Work order: Go through the records below and show every line with the string "green".

Data to examine:
--- START ---
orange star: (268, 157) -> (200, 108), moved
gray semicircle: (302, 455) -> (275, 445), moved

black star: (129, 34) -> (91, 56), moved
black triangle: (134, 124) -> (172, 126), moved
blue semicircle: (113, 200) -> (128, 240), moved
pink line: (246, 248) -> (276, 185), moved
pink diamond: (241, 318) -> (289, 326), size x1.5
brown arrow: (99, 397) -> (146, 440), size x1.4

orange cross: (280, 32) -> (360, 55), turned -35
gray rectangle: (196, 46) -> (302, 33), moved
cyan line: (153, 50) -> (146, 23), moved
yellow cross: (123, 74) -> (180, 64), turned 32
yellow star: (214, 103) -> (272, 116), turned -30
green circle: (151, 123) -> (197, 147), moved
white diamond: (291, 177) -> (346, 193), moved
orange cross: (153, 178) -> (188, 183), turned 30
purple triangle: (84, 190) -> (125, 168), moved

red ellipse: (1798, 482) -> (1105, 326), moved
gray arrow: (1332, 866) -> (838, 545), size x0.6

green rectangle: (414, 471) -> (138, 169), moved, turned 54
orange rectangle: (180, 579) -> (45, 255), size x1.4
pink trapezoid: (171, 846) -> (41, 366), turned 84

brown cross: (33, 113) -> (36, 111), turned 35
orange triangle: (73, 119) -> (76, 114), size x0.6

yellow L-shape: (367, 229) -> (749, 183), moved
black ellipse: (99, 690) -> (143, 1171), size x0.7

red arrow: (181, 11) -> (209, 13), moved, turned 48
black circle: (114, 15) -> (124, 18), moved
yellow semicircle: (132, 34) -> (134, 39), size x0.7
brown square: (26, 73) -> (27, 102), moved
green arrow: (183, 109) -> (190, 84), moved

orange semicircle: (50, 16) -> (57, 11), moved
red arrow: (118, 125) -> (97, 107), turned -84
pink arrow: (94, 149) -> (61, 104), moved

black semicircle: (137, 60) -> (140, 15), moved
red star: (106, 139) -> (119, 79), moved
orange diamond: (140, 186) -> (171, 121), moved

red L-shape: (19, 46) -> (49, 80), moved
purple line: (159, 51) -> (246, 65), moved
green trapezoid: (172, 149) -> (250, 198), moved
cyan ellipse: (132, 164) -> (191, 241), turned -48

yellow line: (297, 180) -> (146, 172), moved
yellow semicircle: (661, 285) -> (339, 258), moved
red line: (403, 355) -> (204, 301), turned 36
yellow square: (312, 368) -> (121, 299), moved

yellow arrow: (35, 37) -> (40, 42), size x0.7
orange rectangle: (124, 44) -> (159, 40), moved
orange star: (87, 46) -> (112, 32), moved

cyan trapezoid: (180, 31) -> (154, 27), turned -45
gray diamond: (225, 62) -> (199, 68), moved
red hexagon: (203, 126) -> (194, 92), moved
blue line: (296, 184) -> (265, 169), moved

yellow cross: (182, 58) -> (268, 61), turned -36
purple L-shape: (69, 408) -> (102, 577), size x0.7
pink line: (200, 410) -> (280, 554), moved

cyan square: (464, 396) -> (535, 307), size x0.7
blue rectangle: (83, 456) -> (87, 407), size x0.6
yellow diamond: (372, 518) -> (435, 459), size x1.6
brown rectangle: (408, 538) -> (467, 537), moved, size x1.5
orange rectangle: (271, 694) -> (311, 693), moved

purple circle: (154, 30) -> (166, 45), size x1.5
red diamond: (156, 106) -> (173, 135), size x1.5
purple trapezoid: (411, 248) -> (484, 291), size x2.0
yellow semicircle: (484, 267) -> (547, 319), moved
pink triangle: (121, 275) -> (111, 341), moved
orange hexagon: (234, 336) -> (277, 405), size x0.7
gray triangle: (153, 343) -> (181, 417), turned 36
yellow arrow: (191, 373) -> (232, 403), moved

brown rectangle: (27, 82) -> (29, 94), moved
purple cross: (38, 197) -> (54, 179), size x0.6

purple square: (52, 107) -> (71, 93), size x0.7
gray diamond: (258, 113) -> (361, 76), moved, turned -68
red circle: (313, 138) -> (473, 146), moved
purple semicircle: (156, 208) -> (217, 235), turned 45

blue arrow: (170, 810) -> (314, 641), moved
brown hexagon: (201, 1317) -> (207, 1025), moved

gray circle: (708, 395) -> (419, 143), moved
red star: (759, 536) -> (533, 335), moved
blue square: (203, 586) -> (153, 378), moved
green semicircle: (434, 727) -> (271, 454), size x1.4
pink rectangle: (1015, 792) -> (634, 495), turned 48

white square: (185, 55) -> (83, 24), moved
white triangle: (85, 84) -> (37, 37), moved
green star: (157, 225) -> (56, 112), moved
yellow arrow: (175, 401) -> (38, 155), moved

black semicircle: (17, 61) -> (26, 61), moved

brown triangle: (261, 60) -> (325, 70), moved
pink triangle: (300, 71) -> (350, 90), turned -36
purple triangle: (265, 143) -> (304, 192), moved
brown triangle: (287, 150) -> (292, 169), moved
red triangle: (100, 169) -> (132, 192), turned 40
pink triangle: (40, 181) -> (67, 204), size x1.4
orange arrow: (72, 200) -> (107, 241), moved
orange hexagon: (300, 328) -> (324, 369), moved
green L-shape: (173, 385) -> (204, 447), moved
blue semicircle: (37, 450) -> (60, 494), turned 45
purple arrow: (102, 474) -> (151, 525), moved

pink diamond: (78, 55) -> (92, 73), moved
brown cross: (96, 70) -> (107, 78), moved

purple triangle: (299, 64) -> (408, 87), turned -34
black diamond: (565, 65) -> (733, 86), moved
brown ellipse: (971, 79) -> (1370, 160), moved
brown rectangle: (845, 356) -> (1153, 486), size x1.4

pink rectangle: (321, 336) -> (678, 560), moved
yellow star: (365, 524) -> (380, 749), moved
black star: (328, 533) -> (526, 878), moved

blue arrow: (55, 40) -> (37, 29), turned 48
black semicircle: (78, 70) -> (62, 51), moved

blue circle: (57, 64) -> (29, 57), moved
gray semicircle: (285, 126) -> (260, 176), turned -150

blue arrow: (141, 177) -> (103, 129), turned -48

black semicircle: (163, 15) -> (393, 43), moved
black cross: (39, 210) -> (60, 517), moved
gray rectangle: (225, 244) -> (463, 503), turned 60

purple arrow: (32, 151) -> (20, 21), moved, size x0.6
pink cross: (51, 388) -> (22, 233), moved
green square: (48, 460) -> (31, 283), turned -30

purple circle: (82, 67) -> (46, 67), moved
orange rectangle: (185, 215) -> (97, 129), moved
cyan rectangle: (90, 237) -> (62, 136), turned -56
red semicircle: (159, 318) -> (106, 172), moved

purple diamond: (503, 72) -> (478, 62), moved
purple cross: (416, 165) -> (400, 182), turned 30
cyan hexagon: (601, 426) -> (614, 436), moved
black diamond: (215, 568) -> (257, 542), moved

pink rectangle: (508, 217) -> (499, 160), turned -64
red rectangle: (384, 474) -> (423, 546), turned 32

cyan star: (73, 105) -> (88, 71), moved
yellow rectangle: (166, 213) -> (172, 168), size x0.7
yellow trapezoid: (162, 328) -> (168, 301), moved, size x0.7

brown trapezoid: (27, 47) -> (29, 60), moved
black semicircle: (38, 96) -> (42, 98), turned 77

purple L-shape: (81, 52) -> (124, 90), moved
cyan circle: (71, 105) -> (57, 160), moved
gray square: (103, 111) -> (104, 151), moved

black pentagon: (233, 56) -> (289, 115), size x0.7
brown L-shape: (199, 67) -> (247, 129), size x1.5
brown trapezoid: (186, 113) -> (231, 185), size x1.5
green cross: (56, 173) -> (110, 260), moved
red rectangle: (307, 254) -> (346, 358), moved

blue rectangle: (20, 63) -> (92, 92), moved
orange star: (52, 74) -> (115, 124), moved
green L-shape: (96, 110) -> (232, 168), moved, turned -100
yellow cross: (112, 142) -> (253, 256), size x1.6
--- END ---
Solution for this task:
green circle: (151, 123) -> (197, 147), moved
green rectangle: (414, 471) -> (138, 169), moved, turned 54
green arrow: (183, 109) -> (190, 84), moved
green trapezoid: (172, 149) -> (250, 198), moved
green semicircle: (434, 727) -> (271, 454), size x1.4
green star: (157, 225) -> (56, 112), moved
green L-shape: (173, 385) -> (204, 447), moved
green square: (48, 460) -> (31, 283), turned -30
green cross: (56, 173) -> (110, 260), moved
green L-shape: (96, 110) -> (232, 168), moved, turned -100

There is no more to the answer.